# Your assignment
The entries must be retyped exactly, down to the last line.

# Recorded information

★ ★ ★

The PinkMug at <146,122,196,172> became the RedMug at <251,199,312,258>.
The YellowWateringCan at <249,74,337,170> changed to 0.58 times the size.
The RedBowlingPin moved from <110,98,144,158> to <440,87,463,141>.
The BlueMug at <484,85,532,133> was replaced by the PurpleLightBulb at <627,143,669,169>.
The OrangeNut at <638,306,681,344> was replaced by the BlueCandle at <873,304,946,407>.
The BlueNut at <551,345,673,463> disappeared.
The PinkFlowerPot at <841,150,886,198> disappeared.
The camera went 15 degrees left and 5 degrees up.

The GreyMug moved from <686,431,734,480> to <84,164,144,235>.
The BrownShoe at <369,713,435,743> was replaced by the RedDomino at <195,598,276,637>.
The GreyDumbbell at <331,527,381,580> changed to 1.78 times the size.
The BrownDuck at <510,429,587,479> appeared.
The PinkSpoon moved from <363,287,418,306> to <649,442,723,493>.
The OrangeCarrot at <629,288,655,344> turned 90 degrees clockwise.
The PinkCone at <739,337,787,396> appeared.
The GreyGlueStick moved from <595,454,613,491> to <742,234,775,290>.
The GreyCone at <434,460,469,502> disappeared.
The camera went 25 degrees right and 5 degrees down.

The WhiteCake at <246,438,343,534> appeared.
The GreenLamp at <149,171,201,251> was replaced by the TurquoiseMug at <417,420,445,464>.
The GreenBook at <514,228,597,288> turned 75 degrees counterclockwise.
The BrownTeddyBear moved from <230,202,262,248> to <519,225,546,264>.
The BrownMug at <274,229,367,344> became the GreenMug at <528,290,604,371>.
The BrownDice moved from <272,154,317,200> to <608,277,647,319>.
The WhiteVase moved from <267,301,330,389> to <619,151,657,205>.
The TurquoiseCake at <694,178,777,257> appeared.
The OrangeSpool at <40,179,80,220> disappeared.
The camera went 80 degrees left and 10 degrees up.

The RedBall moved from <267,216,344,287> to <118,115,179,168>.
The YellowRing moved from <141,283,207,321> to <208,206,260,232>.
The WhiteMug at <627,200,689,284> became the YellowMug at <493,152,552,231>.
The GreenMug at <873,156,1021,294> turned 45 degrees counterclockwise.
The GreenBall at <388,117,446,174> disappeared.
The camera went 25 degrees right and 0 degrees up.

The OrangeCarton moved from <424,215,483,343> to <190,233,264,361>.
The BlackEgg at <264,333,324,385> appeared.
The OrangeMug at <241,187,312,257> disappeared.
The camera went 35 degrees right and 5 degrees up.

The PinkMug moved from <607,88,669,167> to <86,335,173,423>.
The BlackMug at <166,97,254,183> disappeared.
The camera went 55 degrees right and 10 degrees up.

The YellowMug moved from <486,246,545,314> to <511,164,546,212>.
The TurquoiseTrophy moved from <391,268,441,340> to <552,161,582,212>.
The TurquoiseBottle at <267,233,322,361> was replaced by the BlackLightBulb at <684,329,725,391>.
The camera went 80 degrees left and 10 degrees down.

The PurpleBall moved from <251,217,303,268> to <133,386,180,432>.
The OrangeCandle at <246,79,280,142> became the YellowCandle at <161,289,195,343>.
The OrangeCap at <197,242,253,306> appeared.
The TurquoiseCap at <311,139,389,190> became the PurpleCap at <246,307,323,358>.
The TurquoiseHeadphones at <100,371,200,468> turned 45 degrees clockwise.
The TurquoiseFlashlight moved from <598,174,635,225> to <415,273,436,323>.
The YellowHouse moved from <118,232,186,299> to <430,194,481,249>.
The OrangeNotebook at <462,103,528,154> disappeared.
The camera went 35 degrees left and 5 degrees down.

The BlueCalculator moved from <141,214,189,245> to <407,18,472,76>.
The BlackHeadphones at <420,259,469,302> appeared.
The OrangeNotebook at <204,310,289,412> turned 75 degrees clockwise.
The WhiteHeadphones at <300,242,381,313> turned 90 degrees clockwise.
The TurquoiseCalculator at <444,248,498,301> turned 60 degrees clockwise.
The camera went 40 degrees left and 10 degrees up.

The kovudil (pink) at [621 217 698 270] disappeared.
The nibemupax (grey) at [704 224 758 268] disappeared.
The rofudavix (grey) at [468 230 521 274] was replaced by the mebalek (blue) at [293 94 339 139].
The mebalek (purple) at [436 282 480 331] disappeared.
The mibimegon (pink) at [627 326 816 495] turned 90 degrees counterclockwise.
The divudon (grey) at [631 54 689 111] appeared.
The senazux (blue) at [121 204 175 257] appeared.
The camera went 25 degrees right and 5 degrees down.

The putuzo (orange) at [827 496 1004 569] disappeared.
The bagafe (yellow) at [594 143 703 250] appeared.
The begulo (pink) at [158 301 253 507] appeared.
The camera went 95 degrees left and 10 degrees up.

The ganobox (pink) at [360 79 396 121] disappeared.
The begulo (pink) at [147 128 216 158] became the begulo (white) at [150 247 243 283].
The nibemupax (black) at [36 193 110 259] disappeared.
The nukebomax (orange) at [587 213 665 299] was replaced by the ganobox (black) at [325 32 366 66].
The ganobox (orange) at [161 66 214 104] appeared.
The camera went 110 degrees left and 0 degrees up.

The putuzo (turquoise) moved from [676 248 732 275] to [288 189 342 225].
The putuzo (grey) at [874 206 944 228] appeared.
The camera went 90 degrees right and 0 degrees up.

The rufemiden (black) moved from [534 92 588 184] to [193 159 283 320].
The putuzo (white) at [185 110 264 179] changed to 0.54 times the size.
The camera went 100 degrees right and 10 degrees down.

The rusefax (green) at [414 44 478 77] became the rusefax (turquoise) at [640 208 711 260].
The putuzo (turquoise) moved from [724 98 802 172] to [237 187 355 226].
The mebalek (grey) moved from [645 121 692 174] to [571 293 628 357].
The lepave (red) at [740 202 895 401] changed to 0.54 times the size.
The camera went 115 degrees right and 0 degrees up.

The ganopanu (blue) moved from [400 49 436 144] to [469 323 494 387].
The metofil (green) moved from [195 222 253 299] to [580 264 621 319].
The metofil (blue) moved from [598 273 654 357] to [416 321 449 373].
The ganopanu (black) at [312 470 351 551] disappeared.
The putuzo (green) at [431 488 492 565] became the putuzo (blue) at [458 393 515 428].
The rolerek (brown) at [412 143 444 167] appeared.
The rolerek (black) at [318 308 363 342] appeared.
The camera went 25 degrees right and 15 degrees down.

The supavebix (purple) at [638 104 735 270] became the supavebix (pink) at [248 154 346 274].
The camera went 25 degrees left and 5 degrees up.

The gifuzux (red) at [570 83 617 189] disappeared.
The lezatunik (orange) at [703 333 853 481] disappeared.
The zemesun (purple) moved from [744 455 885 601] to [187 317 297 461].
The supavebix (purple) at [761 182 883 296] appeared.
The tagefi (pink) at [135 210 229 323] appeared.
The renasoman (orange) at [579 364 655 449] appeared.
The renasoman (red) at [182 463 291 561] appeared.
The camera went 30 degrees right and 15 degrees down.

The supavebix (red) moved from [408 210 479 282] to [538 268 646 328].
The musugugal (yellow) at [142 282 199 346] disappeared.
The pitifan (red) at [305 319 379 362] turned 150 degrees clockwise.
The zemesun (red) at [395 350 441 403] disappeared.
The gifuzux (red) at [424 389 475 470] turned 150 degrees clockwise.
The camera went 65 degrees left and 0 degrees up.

★ ★ ★

# Answer to the problem
The PinkMug at <146,122,196,172> became the RedMug at <251,199,312,258>.
The YellowWateringCan at <249,74,337,170> changed to 0.58 times the size.
The RedBowlingPin moved from <110,98,144,158> to <440,87,463,141>.
The BlueMug at <484,85,532,133> was replaced by the PurpleLightBulb at <627,143,669,169>.
The OrangeNut at <638,306,681,344> was replaced by the BlueCandle at <873,304,946,407>.
The BlueNut at <551,345,673,463> disappeared.
The PinkFlowerPot at <841,150,886,198> disappeared.
The camera went 15 degrees left and 5 degrees up.

The GreyMug moved from <686,431,734,480> to <84,164,144,235>.
The BrownShoe at <369,713,435,743> was replaced by the RedDomino at <195,598,276,637>.
The GreyDumbbell at <331,527,381,580> changed to 1.78 times the size.
The BrownDuck at <510,429,587,479> appeared.
The PinkSpoon moved from <363,287,418,306> to <649,442,723,493>.
The OrangeCarrot at <629,288,655,344> turned 90 degrees clockwise.
The PinkCone at <739,337,787,396> appeared.
The GreyGlueStick moved from <595,454,613,491> to <742,234,775,290>.
The GreyCone at <434,460,469,502> disappeared.
The camera went 25 degrees right and 5 degrees down.

The WhiteCake at <246,438,343,534> appeared.
The GreenLamp at <149,171,201,251> was replaced by the TurquoiseMug at <417,420,445,464>.
The GreenBook at <514,228,597,288> turned 75 degrees counterclockwise.
The BrownTeddyBear moved from <230,202,262,248> to <519,225,546,264>.
The BrownMug at <274,229,367,344> became the GreenMug at <528,290,604,371>.
The BrownDice moved from <272,154,317,200> to <608,277,647,319>.
The WhiteVase moved from <267,301,330,389> to <619,151,657,205>.
The TurquoiseCake at <694,178,777,257> appeared.
The OrangeSpool at <40,179,80,220> disappeared.
The camera went 80 degrees left and 10 degrees up.

The RedBall moved from <267,216,344,287> to <118,115,179,168>.
The YellowRing moved from <141,283,207,321> to <208,206,260,232>.
The WhiteMug at <627,200,689,284> became the YellowMug at <493,152,552,231>.
The GreenMug at <873,156,1021,294> turned 45 degrees counterclockwise.
The GreenBall at <388,117,446,174> disappeared.
The camera went 25 degrees right and 0 degrees up.

The OrangeCarton moved from <424,215,483,343> to <190,233,264,361>.
The BlackEgg at <264,333,324,385> appeared.
The OrangeMug at <241,187,312,257> disappeared.
The camera went 35 degrees right and 5 degrees up.

The PinkMug moved from <607,88,669,167> to <86,335,173,423>.
The BlackMug at <166,97,254,183> disappeared.
The camera went 55 degrees right and 10 degrees up.

The YellowMug moved from <486,246,545,314> to <511,164,546,212>.
The TurquoiseTrophy moved from <391,268,441,340> to <552,161,582,212>.
The TurquoiseBottle at <267,233,322,361> was replaced by the BlackLightBulb at <684,329,725,391>.
The camera went 80 degrees left and 10 degrees down.

The PurpleBall moved from <251,217,303,268> to <133,386,180,432>.
The OrangeCandle at <246,79,280,142> became the YellowCandle at <161,289,195,343>.
The OrangeCap at <197,242,253,306> appeared.
The TurquoiseCap at <311,139,389,190> became the PurpleCap at <246,307,323,358>.
The TurquoiseHeadphones at <100,371,200,468> turned 45 degrees clockwise.
The TurquoiseFlashlight moved from <598,174,635,225> to <415,273,436,323>.
The YellowHouse moved from <118,232,186,299> to <430,194,481,249>.
The OrangeNotebook at <462,103,528,154> disappeared.
The camera went 35 degrees left and 5 degrees down.

The BlueCalculator moved from <141,214,189,245> to <407,18,472,76>.
The BlackHeadphones at <420,259,469,302> appeared.
The OrangeNotebook at <204,310,289,412> turned 75 degrees clockwise.
The WhiteHeadphones at <300,242,381,313> turned 90 degrees clockwise.
The TurquoiseCalculator at <444,248,498,301> turned 60 degrees clockwise.
The camera went 40 degrees left and 10 degrees up.

The kovudil (pink) at [621 217 698 270] disappeared.
The nibemupax (grey) at [704 224 758 268] disappeared.
The rofudavix (grey) at [468 230 521 274] was replaced by the mebalek (blue) at [293 94 339 139].
The mebalek (purple) at [436 282 480 331] disappeared.
The mibimegon (pink) at [627 326 816 495] turned 90 degrees counterclockwise.
The divudon (grey) at [631 54 689 111] appeared.
The senazux (blue) at [121 204 175 257] appeared.
The camera went 25 degrees right and 5 degrees down.

The putuzo (orange) at [827 496 1004 569] disappeared.
The bagafe (yellow) at [594 143 703 250] appeared.
The begulo (pink) at [158 301 253 507] appeared.
The camera went 95 degrees left and 10 degrees up.

The ganobox (pink) at [360 79 396 121] disappeared.
The begulo (pink) at [147 128 216 158] became the begulo (white) at [150 247 243 283].
The nibemupax (black) at [36 193 110 259] disappeared.
The nukebomax (orange) at [587 213 665 299] was replaced by the ganobox (black) at [325 32 366 66].
The ganobox (orange) at [161 66 214 104] appeared.
The camera went 110 degrees left and 0 degrees up.

The putuzo (turquoise) moved from [676 248 732 275] to [288 189 342 225].
The putuzo (grey) at [874 206 944 228] appeared.
The camera went 90 degrees right and 0 degrees up.

The rufemiden (black) moved from [534 92 588 184] to [193 159 283 320].
The putuzo (white) at [185 110 264 179] changed to 0.54 times the size.
The camera went 100 degrees right and 10 degrees down.

The rusefax (green) at [414 44 478 77] became the rusefax (turquoise) at [640 208 711 260].
The putuzo (turquoise) moved from [724 98 802 172] to [237 187 355 226].
The mebalek (grey) moved from [645 121 692 174] to [571 293 628 357].
The lepave (red) at [740 202 895 401] changed to 0.54 times the size.
The camera went 115 degrees right and 0 degrees up.

The ganopanu (blue) moved from [400 49 436 144] to [469 323 494 387].
The metofil (green) moved from [195 222 253 299] to [580 264 621 319].
The metofil (blue) moved from [598 273 654 357] to [416 321 449 373].
The ganopanu (black) at [312 470 351 551] disappeared.
The putuzo (green) at [431 488 492 565] became the putuzo (blue) at [458 393 515 428].
The rolerek (brown) at [412 143 444 167] appeared.
The rolerek (black) at [318 308 363 342] appeared.
The camera went 25 degrees right and 15 degrees down.

The supavebix (purple) at [638 104 735 270] became the supavebix (pink) at [248 154 346 274].
The camera went 25 degrees left and 5 degrees up.

The gifuzux (red) at [570 83 617 189] disappeared.
The lezatunik (orange) at [703 333 853 481] disappeared.
The zemesun (purple) moved from [744 455 885 601] to [187 317 297 461].
The supavebix (purple) at [761 182 883 296] appeared.
The tagefi (pink) at [135 210 229 323] appeared.
The renasoman (orange) at [579 364 655 449] appeared.
The renasoman (red) at [182 463 291 561] appeared.
The camera went 30 degrees right and 15 degrees down.

The supavebix (red) moved from [408 210 479 282] to [538 268 646 328].
The musugugal (yellow) at [142 282 199 346] disappeared.
The pitifan (red) at [305 319 379 362] turned 150 degrees clockwise.
The zemesun (red) at [395 350 441 403] disappeared.
The gifuzux (red) at [424 389 475 470] turned 150 degrees clockwise.
The camera went 65 degrees left and 0 degrees up.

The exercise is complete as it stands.